— start Data extract —

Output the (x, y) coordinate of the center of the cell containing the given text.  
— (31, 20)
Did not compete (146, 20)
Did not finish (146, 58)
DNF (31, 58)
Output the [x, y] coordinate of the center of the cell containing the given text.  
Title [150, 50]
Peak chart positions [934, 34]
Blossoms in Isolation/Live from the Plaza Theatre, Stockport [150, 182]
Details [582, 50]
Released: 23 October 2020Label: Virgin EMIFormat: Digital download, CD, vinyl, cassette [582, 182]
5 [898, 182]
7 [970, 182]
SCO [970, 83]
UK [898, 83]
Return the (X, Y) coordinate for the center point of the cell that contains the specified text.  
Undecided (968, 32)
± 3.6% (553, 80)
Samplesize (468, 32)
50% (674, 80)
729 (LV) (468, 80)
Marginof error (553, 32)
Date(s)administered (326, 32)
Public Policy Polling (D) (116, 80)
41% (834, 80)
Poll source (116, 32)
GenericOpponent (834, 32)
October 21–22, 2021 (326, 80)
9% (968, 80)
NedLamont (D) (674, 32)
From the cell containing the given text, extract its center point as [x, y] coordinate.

— end Data extract —

Exercise objective: Write out all of the lines above, exactly as they appear, without changing anything.

Task output:
Output the (x, y) coordinate of the center of the cell containing the given text.  
— (31, 20)
Did not compete (146, 20)
Did not finish (146, 58)
DNF (31, 58)
Output the [x, y] coordinate of the center of the cell containing the given text.  
Title [150, 50]
Peak chart positions [934, 34]
Blossoms in Isolation/Live from the Plaza Theatre, Stockport [150, 182]
Details [582, 50]
Released: 23 October 2020Label: Virgin EMIFormat: Digital download, CD, vinyl, cassette [582, 182]
5 [898, 182]
7 [970, 182]
SCO [970, 83]
UK [898, 83]
Return the (X, Y) coordinate for the center point of the cell that contains the specified text.  
Undecided (968, 32)
± 3.6% (553, 80)
Samplesize (468, 32)
50% (674, 80)
729 (LV) (468, 80)
Marginof error (553, 32)
Date(s)administered (326, 32)
Public Policy Polling (D) (116, 80)
41% (834, 80)
Poll source (116, 32)
GenericOpponent (834, 32)
October 21–22, 2021 (326, 80)
9% (968, 80)
NedLamont (D) (674, 32)
From the cell containing the given text, extract its center point as [x, y] coordinate.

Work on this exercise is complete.